■ **ACTIVITY**:
Update the entries below by changing every "purple matte bicycle helmet" to "violet matte bicycle helmet" and leaving everything else as it is.

Records from a collection:
☆ ☆ ☆ ☆ ☆ ☆ ☆

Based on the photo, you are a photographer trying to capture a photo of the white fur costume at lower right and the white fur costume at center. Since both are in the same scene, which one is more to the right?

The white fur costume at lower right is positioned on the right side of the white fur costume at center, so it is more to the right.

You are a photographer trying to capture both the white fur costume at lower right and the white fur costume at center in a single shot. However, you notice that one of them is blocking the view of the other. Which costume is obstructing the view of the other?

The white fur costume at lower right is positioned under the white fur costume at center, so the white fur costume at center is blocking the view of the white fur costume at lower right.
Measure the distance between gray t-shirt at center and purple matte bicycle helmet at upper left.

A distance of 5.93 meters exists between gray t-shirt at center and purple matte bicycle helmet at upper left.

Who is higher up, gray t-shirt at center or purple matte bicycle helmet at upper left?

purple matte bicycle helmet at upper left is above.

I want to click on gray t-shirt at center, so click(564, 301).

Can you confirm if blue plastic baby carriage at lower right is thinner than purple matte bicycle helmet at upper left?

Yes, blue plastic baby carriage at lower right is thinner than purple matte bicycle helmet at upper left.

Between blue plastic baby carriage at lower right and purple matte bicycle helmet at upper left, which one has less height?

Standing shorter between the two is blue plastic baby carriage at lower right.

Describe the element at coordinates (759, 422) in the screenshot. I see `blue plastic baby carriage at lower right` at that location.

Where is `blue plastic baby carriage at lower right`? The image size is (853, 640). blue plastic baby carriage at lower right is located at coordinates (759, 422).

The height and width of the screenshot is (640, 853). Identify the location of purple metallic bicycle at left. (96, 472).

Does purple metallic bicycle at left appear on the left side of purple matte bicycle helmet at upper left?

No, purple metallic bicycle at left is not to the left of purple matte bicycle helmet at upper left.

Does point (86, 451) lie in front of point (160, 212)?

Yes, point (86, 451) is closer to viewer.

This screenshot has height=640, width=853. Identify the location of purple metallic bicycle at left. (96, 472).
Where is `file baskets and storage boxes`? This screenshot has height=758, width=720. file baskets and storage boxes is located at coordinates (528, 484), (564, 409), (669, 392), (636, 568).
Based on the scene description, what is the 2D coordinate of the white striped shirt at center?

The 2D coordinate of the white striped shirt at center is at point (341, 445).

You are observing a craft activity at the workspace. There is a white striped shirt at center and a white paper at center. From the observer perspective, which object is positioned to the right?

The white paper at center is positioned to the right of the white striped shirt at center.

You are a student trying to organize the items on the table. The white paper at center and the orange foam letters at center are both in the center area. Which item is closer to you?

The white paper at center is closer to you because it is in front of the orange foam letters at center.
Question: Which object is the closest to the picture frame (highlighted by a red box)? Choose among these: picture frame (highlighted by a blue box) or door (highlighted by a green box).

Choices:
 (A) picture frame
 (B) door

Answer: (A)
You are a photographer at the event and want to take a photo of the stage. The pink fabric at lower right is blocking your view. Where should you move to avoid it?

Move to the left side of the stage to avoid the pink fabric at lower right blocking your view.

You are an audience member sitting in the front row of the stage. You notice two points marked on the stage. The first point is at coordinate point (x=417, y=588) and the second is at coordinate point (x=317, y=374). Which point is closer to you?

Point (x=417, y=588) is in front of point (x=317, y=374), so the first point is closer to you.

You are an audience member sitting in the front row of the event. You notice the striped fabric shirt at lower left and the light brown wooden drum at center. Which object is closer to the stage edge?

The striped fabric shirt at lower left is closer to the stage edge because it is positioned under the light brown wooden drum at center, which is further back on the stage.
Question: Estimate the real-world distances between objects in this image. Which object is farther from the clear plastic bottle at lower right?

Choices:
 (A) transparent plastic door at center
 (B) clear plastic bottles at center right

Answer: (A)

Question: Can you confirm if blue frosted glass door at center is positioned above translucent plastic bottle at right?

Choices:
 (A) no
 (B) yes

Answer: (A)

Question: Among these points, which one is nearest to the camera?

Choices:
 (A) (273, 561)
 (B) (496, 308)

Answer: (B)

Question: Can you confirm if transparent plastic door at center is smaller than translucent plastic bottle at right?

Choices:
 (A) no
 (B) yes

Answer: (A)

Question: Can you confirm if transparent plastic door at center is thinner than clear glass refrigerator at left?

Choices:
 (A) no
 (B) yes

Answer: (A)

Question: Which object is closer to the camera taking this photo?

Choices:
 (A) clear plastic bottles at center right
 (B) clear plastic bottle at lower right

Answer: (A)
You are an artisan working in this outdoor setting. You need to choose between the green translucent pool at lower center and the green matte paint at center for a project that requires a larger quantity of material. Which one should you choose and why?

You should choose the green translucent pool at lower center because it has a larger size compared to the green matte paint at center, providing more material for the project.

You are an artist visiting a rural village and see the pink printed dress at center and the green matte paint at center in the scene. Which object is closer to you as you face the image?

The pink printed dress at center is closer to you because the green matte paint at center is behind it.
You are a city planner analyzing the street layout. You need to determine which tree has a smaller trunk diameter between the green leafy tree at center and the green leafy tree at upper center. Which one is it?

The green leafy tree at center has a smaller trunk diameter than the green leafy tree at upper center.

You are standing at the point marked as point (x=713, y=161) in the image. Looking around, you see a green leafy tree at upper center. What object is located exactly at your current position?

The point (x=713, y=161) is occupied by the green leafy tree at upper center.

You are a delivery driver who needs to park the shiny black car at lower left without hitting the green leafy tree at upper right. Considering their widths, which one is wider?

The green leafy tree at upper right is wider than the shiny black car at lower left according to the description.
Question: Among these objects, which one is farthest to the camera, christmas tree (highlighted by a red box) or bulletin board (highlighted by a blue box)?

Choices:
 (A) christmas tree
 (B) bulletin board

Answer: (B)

☆ ☆ ☆ ☆ ☆ ☆ ☆

■ **WORKED SOLUTION**:
Based on the photo, you are a photographer trying to capture a photo of the white fur costume at lower right and the white fur costume at center. Since both are in the same scene, which one is more to the right?

The white fur costume at lower right is positioned on the right side of the white fur costume at center, so it is more to the right.

You are a photographer trying to capture both the white fur costume at lower right and the white fur costume at center in a single shot. However, you notice that one of them is blocking the view of the other. Which costume is obstructing the view of the other?

The white fur costume at lower right is positioned under the white fur costume at center, so the white fur costume at center is blocking the view of the white fur costume at lower right.
Measure the distance between gray t-shirt at center and violet matte bicycle helmet at upper left.

A distance of 5.93 meters exists between gray t-shirt at center and violet matte bicycle helmet at upper left.

Who is higher up, gray t-shirt at center or violet matte bicycle helmet at upper left?

violet matte bicycle helmet at upper left is above.

I want to click on gray t-shirt at center, so click(564, 301).

Can you confirm if blue plastic baby carriage at lower right is thinner than violet matte bicycle helmet at upper left?

Yes, blue plastic baby carriage at lower right is thinner than violet matte bicycle helmet at upper left.

Between blue plastic baby carriage at lower right and violet matte bicycle helmet at upper left, which one has less height?

Standing shorter between the two is blue plastic baby carriage at lower right.

Describe the element at coordinates (759, 422) in the screenshot. I see `blue plastic baby carriage at lower right` at that location.

Where is `blue plastic baby carriage at lower right`? The image size is (853, 640). blue plastic baby carriage at lower right is located at coordinates (759, 422).

The height and width of the screenshot is (640, 853). Identify the location of purple metallic bicycle at left. (96, 472).

Does purple metallic bicycle at left appear on the left side of violet matte bicycle helmet at upper left?

No, purple metallic bicycle at left is not to the left of violet matte bicycle helmet at upper left.

Does point (86, 451) lie in front of point (160, 212)?

Yes, point (86, 451) is closer to viewer.

This screenshot has height=640, width=853. Identify the location of purple metallic bicycle at left. (96, 472).
Where is `file baskets and storage boxes`? This screenshot has height=758, width=720. file baskets and storage boxes is located at coordinates (528, 484), (564, 409), (669, 392), (636, 568).
Based on the scene description, what is the 2D coordinate of the white striped shirt at center?

The 2D coordinate of the white striped shirt at center is at point (341, 445).

You are observing a craft activity at the workspace. There is a white striped shirt at center and a white paper at center. From the observer perspective, which object is positioned to the right?

The white paper at center is positioned to the right of the white striped shirt at center.

You are a student trying to organize the items on the table. The white paper at center and the orange foam letters at center are both in the center area. Which item is closer to you?

The white paper at center is closer to you because it is in front of the orange foam letters at center.
Question: Which object is the closest to the picture frame (highlighted by a red box)? Choose among these: picture frame (highlighted by a blue box) or door (highlighted by a green box).

Choices:
 (A) picture frame
 (B) door

Answer: (A)
You are a photographer at the event and want to take a photo of the stage. The pink fabric at lower right is blocking your view. Where should you move to avoid it?

Move to the left side of the stage to avoid the pink fabric at lower right blocking your view.

You are an audience member sitting in the front row of the stage. You notice two points marked on the stage. The first point is at coordinate point (x=417, y=588) and the second is at coordinate point (x=317, y=374). Which point is closer to you?

Point (x=417, y=588) is in front of point (x=317, y=374), so the first point is closer to you.

You are an audience member sitting in the front row of the event. You notice the striped fabric shirt at lower left and the light brown wooden drum at center. Which object is closer to the stage edge?

The striped fabric shirt at lower left is closer to the stage edge because it is positioned under the light brown wooden drum at center, which is further back on the stage.
Question: Estimate the real-world distances between objects in this image. Which object is farther from the clear plastic bottle at lower right?

Choices:
 (A) transparent plastic door at center
 (B) clear plastic bottles at center right

Answer: (A)

Question: Can you confirm if blue frosted glass door at center is positioned above translucent plastic bottle at right?

Choices:
 (A) no
 (B) yes

Answer: (A)

Question: Among these points, which one is nearest to the camera?

Choices:
 (A) (273, 561)
 (B) (496, 308)

Answer: (B)

Question: Can you confirm if transparent plastic door at center is smaller than translucent plastic bottle at right?

Choices:
 (A) no
 (B) yes

Answer: (A)

Question: Can you confirm if transparent plastic door at center is thinner than clear glass refrigerator at left?

Choices:
 (A) no
 (B) yes

Answer: (A)

Question: Which object is closer to the camera taking this photo?

Choices:
 (A) clear plastic bottles at center right
 (B) clear plastic bottle at lower right

Answer: (A)
You are an artisan working in this outdoor setting. You need to choose between the green translucent pool at lower center and the green matte paint at center for a project that requires a larger quantity of material. Which one should you choose and why?

You should choose the green translucent pool at lower center because it has a larger size compared to the green matte paint at center, providing more material for the project.

You are an artist visiting a rural village and see the pink printed dress at center and the green matte paint at center in the scene. Which object is closer to you as you face the image?

The pink printed dress at center is closer to you because the green matte paint at center is behind it.
You are a city planner analyzing the street layout. You need to determine which tree has a smaller trunk diameter between the green leafy tree at center and the green leafy tree at upper center. Which one is it?

The green leafy tree at center has a smaller trunk diameter than the green leafy tree at upper center.

You are standing at the point marked as point (x=713, y=161) in the image. Looking around, you see a green leafy tree at upper center. What object is located exactly at your current position?

The point (x=713, y=161) is occupied by the green leafy tree at upper center.

You are a delivery driver who needs to park the shiny black car at lower left without hitting the green leafy tree at upper right. Considering their widths, which one is wider?

The green leafy tree at upper right is wider than the shiny black car at lower left according to the description.
Question: Among these objects, which one is farthest to the camera, christmas tree (highlighted by a red box) or bulletin board (highlighted by a blue box)?

Choices:
 (A) christmas tree
 (B) bulletin board

Answer: (B)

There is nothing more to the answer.